• [Task details]: Your answer should hold exactly the lines from the one with "RFID1 pin IRQ: D3 -> RX" through the final line of the data below, reproduced as written.

(Recorded data)
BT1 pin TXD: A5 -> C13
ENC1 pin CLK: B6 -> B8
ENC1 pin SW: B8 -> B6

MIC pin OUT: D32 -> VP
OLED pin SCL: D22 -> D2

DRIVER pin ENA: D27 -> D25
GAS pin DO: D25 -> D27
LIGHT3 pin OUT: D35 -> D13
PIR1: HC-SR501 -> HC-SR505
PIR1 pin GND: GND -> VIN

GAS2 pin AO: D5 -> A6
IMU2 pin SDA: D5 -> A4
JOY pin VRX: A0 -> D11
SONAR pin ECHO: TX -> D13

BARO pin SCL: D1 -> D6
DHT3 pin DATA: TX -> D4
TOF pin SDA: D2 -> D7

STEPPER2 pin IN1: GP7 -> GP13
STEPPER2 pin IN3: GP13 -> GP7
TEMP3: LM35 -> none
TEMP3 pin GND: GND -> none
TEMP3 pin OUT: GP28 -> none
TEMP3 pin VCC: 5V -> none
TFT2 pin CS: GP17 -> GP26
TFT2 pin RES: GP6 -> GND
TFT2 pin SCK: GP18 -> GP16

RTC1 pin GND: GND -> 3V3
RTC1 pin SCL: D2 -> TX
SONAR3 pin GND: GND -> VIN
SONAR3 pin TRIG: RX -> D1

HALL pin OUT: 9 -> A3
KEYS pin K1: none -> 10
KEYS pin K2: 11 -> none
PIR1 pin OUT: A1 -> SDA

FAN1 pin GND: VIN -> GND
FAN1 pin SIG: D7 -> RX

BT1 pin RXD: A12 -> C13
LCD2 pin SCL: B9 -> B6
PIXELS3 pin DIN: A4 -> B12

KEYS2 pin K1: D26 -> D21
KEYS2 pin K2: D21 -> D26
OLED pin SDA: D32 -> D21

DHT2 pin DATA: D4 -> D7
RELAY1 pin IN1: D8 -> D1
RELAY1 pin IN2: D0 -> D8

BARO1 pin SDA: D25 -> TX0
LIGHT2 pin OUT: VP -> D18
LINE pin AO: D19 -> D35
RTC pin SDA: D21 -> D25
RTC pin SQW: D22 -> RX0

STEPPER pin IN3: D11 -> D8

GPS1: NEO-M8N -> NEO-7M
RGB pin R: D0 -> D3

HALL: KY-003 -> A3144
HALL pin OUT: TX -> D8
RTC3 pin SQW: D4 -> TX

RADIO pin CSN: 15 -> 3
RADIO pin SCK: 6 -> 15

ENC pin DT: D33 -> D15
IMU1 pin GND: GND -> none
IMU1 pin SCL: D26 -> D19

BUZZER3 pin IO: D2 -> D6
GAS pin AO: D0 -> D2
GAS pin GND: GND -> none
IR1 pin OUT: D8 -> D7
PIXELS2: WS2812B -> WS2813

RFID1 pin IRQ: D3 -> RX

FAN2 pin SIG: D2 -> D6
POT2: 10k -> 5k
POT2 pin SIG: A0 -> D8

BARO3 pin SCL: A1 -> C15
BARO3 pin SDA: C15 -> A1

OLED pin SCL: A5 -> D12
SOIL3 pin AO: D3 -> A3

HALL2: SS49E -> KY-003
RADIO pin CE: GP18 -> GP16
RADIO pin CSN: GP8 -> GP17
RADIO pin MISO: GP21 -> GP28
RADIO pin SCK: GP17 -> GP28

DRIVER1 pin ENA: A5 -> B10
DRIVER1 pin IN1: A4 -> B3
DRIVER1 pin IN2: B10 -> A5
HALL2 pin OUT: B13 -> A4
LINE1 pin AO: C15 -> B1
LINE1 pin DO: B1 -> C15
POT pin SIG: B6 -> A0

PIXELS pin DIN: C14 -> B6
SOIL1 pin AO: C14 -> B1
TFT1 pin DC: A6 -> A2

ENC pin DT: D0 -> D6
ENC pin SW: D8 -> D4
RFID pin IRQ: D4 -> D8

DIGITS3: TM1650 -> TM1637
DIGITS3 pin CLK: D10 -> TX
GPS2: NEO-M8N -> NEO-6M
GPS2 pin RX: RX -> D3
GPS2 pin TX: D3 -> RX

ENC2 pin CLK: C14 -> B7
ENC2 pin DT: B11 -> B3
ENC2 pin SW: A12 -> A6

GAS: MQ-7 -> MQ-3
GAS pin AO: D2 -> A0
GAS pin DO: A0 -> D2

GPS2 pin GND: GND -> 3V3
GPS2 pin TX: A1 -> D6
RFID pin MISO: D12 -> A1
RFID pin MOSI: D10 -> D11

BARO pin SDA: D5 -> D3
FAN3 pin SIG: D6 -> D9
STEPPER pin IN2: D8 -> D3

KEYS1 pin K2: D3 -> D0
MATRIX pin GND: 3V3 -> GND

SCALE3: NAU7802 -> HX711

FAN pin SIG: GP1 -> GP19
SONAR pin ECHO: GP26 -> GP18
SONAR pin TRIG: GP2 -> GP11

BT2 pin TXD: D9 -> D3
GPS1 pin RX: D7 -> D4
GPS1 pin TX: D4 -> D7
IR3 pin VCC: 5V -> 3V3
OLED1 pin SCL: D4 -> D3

• [Worked solution]:
RFID1 pin IRQ: D3 -> RX

FAN2 pin SIG: D2 -> D6
POT2: 10k -> 5k
POT2 pin SIG: A0 -> D8

BARO3 pin SCL: A1 -> C15
BARO3 pin SDA: C15 -> A1

OLED pin SCL: A5 -> D12
SOIL3 pin AO: D3 -> A3

HALL2: SS49E -> KY-003
RADIO pin CE: GP18 -> GP16
RADIO pin CSN: GP8 -> GP17
RADIO pin MISO: GP21 -> GP28
RADIO pin SCK: GP17 -> GP28

DRIVER1 pin ENA: A5 -> B10
DRIVER1 pin IN1: A4 -> B3
DRIVER1 pin IN2: B10 -> A5
HALL2 pin OUT: B13 -> A4
LINE1 pin AO: C15 -> B1
LINE1 pin DO: B1 -> C15
POT pin SIG: B6 -> A0

PIXELS pin DIN: C14 -> B6
SOIL1 pin AO: C14 -> B1
TFT1 pin DC: A6 -> A2

ENC pin DT: D0 -> D6
ENC pin SW: D8 -> D4
RFID pin IRQ: D4 -> D8

DIGITS3: TM1650 -> TM1637
DIGITS3 pin CLK: D10 -> TX
GPS2: NEO-M8N -> NEO-6M
GPS2 pin RX: RX -> D3
GPS2 pin TX: D3 -> RX

ENC2 pin CLK: C14 -> B7
ENC2 pin DT: B11 -> B3
ENC2 pin SW: A12 -> A6

GAS: MQ-7 -> MQ-3
GAS pin AO: D2 -> A0
GAS pin DO: A0 -> D2

GPS2 pin GND: GND -> 3V3
GPS2 pin TX: A1 -> D6
RFID pin MISO: D12 -> A1
RFID pin MOSI: D10 -> D11

BARO pin SDA: D5 -> D3
FAN3 pin SIG: D6 -> D9
STEPPER pin IN2: D8 -> D3

KEYS1 pin K2: D3 -> D0
MATRIX pin GND: 3V3 -> GND

SCALE3: NAU7802 -> HX711

FAN pin SIG: GP1 -> GP19
SONAR pin ECHO: GP26 -> GP18
SONAR pin TRIG: GP2 -> GP11

BT2 pin TXD: D9 -> D3
GPS1 pin RX: D7 -> D4
GPS1 pin TX: D4 -> D7
IR3 pin VCC: 5V -> 3V3
OLED1 pin SCL: D4 -> D3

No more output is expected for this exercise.